*TASK*: Take the line with "R201: none -> 62k (N9, VDD)" as the first line and the last line of the data as the final one. Write out those lines exactly, and no others.

*AVAILABLE DATA*:
_ _ _

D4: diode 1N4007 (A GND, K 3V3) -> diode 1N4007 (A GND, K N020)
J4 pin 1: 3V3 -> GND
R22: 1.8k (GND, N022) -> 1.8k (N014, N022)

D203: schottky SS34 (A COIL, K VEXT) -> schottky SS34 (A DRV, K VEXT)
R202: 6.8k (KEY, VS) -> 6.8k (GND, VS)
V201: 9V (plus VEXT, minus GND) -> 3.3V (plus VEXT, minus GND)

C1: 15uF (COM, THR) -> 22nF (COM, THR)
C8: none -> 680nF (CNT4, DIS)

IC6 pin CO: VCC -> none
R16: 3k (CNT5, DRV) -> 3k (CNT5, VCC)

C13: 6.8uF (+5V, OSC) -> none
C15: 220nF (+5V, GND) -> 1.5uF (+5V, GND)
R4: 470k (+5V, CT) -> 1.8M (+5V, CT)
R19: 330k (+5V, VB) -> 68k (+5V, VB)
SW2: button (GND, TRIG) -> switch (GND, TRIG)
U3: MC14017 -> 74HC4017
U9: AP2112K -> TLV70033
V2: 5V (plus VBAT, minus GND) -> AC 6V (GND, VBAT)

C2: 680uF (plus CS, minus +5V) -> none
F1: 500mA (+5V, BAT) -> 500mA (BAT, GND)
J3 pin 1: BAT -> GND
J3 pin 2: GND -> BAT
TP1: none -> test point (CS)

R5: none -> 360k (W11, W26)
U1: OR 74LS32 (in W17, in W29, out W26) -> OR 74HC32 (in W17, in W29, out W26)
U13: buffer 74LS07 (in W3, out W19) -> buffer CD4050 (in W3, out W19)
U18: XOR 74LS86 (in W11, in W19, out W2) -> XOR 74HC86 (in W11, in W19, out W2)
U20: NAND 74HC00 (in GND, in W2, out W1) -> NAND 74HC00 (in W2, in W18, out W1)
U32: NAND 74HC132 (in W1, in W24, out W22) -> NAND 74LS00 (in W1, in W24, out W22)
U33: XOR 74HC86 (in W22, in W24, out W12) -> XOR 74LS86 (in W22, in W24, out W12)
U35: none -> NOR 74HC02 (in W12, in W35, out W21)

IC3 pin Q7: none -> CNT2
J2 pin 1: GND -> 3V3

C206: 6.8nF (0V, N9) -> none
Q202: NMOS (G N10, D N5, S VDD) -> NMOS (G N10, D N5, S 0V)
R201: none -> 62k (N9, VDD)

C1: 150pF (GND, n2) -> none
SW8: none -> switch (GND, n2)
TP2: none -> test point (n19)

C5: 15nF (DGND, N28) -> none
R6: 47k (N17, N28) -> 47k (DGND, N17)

_ _ _

*RESPONSE*:
R201: none -> 62k (N9, VDD)

C1: 150pF (GND, n2) -> none
SW8: none -> switch (GND, n2)
TP2: none -> test point (n19)

C5: 15nF (DGND, N28) -> none
R6: 47k (N17, N28) -> 47k (DGND, N17)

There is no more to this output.